### Exercise aim:
Once the line containing "R6: 33 (N010, N031) -> none" has been printed, stop; print every line before it exactly, starting at the top of the material below.

### Data section:
_____
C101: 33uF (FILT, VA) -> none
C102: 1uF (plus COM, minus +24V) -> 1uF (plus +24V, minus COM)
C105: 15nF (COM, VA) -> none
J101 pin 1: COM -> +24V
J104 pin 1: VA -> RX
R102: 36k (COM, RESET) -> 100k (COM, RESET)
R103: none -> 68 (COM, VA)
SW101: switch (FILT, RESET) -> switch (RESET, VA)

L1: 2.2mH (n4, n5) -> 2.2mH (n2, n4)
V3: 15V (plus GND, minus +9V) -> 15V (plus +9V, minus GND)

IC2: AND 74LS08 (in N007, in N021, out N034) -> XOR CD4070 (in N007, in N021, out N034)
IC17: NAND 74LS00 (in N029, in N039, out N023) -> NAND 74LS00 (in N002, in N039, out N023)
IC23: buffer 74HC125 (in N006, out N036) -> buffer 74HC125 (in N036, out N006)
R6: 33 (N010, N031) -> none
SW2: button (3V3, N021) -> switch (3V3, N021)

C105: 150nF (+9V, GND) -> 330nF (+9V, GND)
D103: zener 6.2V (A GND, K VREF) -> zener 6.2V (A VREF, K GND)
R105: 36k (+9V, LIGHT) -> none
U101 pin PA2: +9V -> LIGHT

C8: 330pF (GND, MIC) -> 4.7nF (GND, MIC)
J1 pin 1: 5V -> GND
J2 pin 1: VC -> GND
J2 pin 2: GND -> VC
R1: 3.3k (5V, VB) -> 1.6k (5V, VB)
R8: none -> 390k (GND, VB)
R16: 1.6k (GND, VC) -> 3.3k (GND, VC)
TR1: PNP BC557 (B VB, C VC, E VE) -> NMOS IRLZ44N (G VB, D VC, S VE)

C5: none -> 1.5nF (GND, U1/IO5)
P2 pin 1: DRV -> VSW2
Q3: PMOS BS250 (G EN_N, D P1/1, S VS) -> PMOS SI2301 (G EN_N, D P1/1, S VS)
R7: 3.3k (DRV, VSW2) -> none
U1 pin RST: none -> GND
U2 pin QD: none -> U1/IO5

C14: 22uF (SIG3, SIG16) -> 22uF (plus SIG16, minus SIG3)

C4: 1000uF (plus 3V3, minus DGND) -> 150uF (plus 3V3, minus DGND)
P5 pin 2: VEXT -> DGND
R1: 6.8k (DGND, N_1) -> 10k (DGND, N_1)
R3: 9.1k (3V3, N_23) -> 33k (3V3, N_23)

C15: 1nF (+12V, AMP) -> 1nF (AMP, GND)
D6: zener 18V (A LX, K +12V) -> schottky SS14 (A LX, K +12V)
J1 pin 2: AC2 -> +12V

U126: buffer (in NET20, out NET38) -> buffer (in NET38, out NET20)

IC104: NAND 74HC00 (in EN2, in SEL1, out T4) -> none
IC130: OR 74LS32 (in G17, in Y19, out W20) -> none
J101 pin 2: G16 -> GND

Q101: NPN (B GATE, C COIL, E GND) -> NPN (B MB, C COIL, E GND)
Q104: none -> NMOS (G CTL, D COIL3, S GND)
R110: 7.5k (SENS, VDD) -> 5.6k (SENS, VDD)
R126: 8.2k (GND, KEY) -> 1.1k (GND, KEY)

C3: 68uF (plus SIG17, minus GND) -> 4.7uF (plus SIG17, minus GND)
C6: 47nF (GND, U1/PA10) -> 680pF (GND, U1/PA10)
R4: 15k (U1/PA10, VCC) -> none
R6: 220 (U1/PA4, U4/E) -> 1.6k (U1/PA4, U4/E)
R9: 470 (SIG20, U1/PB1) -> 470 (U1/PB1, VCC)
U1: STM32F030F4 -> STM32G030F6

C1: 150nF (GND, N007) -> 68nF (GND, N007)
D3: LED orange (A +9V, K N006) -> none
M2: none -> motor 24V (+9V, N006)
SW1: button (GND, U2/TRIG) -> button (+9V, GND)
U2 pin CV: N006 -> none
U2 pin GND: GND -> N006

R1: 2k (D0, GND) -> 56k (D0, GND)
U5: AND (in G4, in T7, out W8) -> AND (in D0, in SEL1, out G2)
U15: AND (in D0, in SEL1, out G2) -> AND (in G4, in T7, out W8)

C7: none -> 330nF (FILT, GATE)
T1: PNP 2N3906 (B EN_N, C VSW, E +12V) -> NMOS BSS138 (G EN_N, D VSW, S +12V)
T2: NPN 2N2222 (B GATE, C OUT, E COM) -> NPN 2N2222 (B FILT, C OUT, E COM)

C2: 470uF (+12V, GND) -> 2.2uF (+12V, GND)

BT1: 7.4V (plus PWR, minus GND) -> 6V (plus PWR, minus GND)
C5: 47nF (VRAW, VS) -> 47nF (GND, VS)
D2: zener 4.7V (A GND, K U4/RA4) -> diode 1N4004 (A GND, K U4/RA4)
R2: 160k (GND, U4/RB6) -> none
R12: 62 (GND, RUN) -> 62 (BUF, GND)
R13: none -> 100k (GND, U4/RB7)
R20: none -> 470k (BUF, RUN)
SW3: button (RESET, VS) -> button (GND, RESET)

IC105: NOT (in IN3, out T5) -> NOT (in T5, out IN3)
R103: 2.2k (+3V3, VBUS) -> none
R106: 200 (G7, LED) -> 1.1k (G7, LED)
_____
### Answer to this problem:
C101: 33uF (FILT, VA) -> none
C102: 1uF (plus COM, minus +24V) -> 1uF (plus +24V, minus COM)
C105: 15nF (COM, VA) -> none
J101 pin 1: COM -> +24V
J104 pin 1: VA -> RX
R102: 36k (COM, RESET) -> 100k (COM, RESET)
R103: none -> 68 (COM, VA)
SW101: switch (FILT, RESET) -> switch (RESET, VA)

L1: 2.2mH (n4, n5) -> 2.2mH (n2, n4)
V3: 15V (plus GND, minus +9V) -> 15V (plus +9V, minus GND)

IC2: AND 74LS08 (in N007, in N021, out N034) -> XOR CD4070 (in N007, in N021, out N034)
IC17: NAND 74LS00 (in N029, in N039, out N023) -> NAND 74LS00 (in N002, in N039, out N023)
IC23: buffer 74HC125 (in N006, out N036) -> buffer 74HC125 (in N036, out N006)
R6: 33 (N010, N031) -> none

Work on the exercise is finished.